=== Before-and-after object lists ===
*** Block opens ***

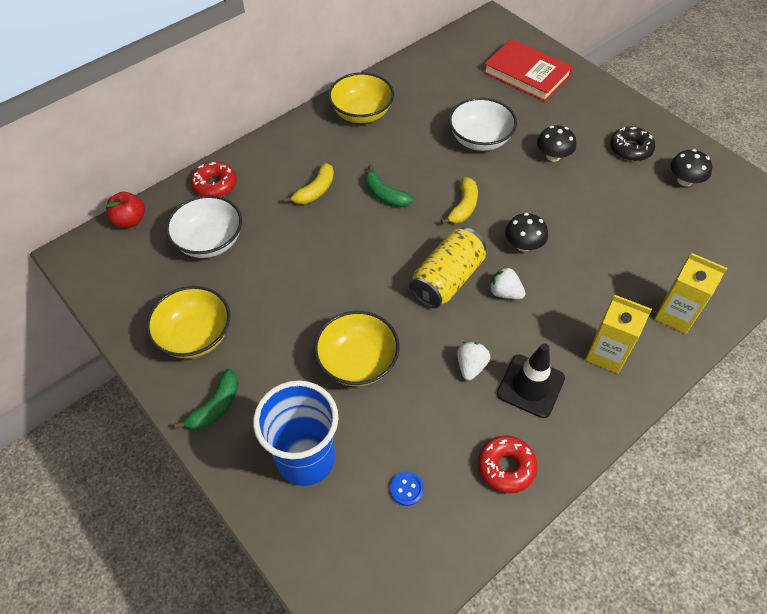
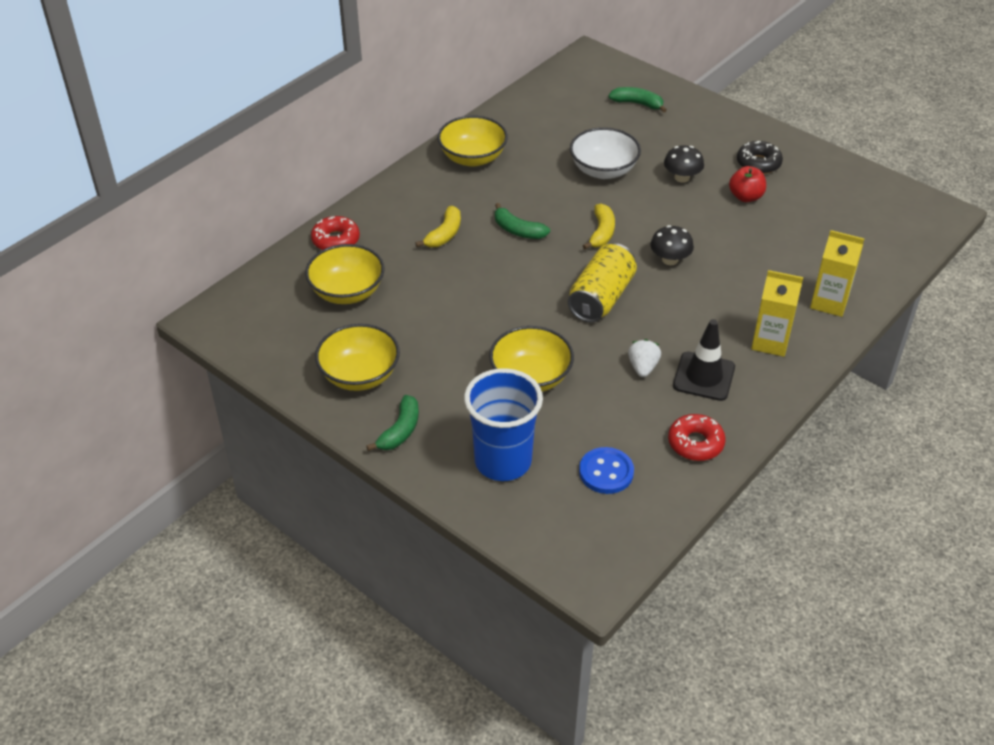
camera: 10 degrees left, 10 degrees down
red apple [106,192,145,228] -> red apple moved to [729,166,766,202]
white bowl [166,195,242,258] -> yellow bowl [305,244,385,304]
blue button [390,471,424,506] -> blue button [579,447,634,494], size x1.66
red book [483,39,573,102] -> green banana [608,87,667,113]
white strawberry [489,267,526,299] -> none
black mushroom [670,149,712,186] -> none

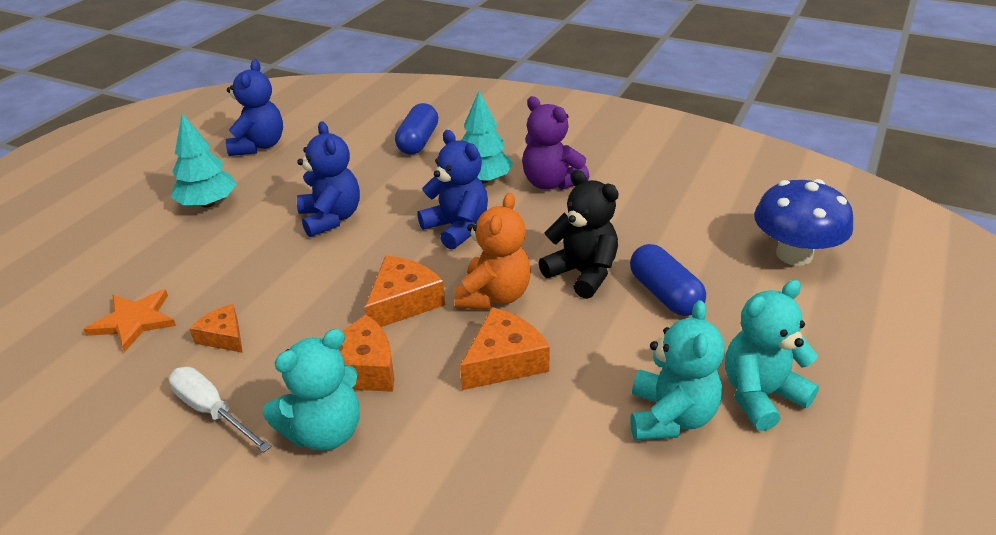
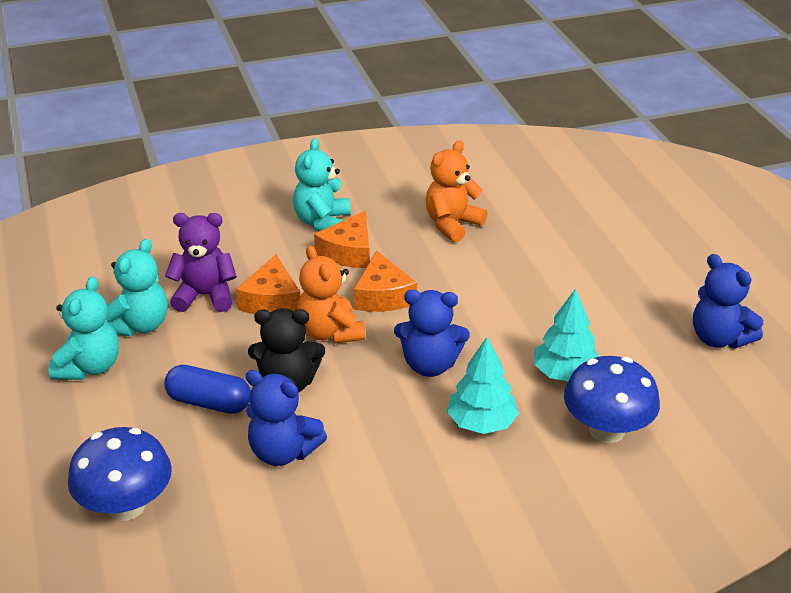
camera: 135 degrees right, 0 degrees up
orange star [83,289,176,352] -> none
white screwdriver [169,367,272,453] -> none
turquoise tree [171,114,237,208] -> turquoise tree moved to [534,288,599,381]
orange cheese [189,304,243,353] -> orange teddy bear [426,140,487,242]
blue teddy bear [297,121,360,237] -> blue teddy bear moved to [246,370,327,466]
blue capsule [395,103,439,155] -> blue mushroom [564,356,660,443]
purple teddy bear [522,96,589,190] -> purple teddy bear moved to [165,213,237,312]
turquoise teddy bear [630,300,725,441] -> turquoise teddy bear turned 120 degrees counterclockwise [106,239,168,336]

*** Block closes ***

=== DIRECTIONS FOR THIS TASK ===
Whenever the word "blue" shows up in a line of the entries, copy that line.

=== TASK ANSWER ===
blue button [390,471,424,506] -> blue button [579,447,634,494], size x1.66
blue teddy bear [297,121,360,237] -> blue teddy bear moved to [246,370,327,466]
blue capsule [395,103,439,155] -> blue mushroom [564,356,660,443]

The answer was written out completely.